- [Work item]: Give again the lines of the data from its first line through the line with "(337, 337) = (515, 241): grey". Change nothing.

::: Supplied information

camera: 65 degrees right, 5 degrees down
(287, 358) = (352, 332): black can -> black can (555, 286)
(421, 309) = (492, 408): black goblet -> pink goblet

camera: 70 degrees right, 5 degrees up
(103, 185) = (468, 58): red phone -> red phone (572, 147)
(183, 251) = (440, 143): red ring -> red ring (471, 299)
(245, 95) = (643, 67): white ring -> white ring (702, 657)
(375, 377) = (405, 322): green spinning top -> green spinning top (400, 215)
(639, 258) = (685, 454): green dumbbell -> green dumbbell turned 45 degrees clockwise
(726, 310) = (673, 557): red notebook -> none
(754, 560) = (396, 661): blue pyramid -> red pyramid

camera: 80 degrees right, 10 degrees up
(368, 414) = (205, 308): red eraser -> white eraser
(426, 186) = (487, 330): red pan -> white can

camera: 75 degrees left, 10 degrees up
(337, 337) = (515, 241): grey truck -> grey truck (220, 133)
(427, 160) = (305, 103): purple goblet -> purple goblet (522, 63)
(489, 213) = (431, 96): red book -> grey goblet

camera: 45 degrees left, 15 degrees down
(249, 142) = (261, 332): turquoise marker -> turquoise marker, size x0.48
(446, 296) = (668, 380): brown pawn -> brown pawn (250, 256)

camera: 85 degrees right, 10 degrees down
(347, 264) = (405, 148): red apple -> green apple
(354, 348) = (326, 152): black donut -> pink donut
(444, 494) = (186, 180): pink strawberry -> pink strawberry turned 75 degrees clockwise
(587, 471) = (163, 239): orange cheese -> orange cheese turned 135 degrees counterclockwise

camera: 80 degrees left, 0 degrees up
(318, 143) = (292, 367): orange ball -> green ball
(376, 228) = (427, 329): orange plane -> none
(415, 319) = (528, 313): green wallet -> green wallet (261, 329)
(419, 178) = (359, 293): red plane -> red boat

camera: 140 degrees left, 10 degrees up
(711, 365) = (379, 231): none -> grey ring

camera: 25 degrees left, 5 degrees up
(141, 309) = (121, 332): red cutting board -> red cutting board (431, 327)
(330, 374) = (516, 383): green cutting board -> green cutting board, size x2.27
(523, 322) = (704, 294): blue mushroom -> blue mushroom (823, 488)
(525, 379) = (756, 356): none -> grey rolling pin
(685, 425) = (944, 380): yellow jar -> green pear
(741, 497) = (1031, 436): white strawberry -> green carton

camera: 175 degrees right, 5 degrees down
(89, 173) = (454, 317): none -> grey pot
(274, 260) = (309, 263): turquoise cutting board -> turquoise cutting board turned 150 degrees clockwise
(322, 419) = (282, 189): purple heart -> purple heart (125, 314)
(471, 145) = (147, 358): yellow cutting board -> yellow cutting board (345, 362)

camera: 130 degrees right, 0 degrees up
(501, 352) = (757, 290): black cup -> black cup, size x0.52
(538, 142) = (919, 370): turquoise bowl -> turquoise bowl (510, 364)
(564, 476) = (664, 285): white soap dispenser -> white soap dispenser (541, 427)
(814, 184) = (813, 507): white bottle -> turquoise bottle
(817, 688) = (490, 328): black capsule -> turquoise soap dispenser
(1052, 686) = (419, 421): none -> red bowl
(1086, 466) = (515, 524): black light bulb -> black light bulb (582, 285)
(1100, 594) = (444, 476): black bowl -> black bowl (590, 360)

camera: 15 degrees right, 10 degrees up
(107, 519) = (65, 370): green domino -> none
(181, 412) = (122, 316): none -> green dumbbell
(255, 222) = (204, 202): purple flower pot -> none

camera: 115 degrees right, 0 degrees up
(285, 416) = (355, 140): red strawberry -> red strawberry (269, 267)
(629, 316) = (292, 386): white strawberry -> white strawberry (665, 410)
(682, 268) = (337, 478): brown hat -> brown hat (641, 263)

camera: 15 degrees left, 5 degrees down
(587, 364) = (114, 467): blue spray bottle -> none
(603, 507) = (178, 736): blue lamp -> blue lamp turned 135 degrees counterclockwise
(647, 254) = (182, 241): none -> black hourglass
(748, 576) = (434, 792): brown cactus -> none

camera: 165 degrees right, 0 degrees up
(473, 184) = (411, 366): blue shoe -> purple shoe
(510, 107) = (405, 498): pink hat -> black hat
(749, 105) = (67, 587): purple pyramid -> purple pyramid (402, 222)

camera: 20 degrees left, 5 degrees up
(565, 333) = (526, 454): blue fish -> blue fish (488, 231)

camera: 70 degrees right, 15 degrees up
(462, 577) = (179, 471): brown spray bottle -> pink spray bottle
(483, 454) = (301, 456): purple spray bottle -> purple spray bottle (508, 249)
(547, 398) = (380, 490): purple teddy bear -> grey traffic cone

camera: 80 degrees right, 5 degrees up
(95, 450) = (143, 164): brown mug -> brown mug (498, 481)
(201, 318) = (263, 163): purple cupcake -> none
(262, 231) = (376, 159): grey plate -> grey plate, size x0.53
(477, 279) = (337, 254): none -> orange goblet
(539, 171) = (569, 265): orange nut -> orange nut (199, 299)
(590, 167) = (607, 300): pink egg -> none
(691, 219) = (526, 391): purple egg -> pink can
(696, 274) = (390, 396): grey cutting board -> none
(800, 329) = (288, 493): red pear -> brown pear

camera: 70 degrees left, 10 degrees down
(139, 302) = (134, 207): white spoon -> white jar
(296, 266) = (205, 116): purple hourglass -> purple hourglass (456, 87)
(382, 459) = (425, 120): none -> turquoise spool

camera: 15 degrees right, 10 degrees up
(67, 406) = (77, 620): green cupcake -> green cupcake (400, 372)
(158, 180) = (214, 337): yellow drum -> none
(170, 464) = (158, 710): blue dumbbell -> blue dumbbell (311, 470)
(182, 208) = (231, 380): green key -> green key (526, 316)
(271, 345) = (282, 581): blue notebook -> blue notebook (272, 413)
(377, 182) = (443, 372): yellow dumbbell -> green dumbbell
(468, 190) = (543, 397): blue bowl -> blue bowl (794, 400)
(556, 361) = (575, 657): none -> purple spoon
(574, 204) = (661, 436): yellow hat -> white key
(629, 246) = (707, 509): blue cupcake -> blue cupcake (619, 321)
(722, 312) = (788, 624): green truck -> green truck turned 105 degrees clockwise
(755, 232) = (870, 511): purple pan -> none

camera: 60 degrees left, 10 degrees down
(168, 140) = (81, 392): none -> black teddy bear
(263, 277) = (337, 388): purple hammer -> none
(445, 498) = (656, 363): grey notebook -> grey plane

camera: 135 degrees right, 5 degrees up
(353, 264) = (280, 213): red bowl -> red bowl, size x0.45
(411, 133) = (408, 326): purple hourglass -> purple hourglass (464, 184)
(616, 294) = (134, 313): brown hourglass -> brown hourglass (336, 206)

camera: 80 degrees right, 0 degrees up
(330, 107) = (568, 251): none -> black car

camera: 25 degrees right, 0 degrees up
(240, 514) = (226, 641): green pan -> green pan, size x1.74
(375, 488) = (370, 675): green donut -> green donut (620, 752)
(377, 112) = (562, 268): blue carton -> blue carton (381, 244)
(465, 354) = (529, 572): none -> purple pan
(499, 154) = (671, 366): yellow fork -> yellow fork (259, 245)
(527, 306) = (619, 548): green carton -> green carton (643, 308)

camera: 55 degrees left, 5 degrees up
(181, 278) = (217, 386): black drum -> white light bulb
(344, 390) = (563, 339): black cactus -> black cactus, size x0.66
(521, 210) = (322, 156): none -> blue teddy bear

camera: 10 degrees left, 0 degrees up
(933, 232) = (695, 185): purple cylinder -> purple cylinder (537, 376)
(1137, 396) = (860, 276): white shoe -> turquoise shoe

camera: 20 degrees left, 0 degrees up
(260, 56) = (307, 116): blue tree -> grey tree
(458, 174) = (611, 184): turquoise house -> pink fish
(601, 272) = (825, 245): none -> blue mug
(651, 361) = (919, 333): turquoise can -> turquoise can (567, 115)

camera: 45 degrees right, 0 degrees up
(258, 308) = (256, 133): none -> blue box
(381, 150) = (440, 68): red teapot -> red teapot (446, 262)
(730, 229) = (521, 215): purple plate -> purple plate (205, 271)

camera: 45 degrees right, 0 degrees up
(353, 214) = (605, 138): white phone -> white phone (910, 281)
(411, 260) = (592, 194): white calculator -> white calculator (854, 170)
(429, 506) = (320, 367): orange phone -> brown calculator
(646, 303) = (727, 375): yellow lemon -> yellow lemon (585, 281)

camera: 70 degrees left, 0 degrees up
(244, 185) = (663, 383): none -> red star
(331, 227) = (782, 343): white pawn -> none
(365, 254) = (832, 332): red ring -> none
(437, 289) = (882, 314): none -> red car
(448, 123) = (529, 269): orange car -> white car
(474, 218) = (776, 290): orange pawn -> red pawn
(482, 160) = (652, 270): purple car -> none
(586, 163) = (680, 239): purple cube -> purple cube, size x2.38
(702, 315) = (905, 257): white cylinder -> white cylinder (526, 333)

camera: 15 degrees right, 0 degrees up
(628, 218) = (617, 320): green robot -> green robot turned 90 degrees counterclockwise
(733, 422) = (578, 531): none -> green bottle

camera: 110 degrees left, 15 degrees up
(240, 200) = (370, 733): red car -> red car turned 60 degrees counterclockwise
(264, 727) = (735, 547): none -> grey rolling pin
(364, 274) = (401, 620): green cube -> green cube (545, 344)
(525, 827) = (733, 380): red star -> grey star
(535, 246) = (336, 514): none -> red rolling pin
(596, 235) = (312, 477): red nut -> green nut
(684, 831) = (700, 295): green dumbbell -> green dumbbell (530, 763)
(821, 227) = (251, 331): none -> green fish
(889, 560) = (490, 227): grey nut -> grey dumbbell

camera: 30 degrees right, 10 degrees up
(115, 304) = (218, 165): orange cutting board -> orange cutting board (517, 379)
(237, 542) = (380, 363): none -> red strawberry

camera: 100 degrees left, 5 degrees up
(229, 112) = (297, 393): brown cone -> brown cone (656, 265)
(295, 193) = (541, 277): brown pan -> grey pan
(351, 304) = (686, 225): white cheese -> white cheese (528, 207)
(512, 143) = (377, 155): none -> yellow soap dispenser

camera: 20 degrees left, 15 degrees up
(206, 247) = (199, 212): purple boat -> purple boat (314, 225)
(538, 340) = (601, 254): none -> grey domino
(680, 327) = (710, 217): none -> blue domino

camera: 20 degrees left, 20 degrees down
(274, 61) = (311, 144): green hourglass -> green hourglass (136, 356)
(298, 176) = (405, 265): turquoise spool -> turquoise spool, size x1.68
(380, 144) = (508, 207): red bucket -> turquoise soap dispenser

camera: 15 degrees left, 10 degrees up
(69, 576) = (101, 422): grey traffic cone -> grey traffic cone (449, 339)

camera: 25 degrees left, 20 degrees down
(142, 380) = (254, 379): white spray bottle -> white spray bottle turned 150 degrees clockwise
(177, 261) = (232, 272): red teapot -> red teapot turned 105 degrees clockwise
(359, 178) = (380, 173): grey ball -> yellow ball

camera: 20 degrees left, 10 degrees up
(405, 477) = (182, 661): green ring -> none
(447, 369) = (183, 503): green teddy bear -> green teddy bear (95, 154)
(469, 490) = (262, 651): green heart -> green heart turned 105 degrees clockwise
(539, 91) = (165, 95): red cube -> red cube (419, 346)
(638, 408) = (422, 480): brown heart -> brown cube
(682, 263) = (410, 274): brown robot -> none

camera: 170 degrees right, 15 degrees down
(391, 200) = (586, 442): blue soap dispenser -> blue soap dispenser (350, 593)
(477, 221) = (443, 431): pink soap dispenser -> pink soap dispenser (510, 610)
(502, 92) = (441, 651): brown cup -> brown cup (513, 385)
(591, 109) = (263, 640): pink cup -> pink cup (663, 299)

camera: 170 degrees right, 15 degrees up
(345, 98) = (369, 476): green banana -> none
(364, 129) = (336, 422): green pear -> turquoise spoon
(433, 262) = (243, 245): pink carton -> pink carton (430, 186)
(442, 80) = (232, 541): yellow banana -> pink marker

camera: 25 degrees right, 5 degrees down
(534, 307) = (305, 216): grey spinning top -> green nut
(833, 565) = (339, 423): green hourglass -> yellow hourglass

::::::

- [Exercise result]:
camera: 65 degrees right, 5 degrees down
(287, 358) = (352, 332): black can -> black can (555, 286)
(421, 309) = (492, 408): black goblet -> pink goblet

camera: 70 degrees right, 5 degrees up
(103, 185) = (468, 58): red phone -> red phone (572, 147)
(183, 251) = (440, 143): red ring -> red ring (471, 299)
(245, 95) = (643, 67): white ring -> white ring (702, 657)
(375, 377) = (405, 322): green spinning top -> green spinning top (400, 215)
(639, 258) = (685, 454): green dumbbell -> green dumbbell turned 45 degrees clockwise
(726, 310) = (673, 557): red notebook -> none
(754, 560) = (396, 661): blue pyramid -> red pyramid

camera: 80 degrees right, 10 degrees up
(368, 414) = (205, 308): red eraser -> white eraser
(426, 186) = (487, 330): red pan -> white can

camera: 75 degrees left, 10 degrees up
(337, 337) = (515, 241): grey truck -> grey truck (220, 133)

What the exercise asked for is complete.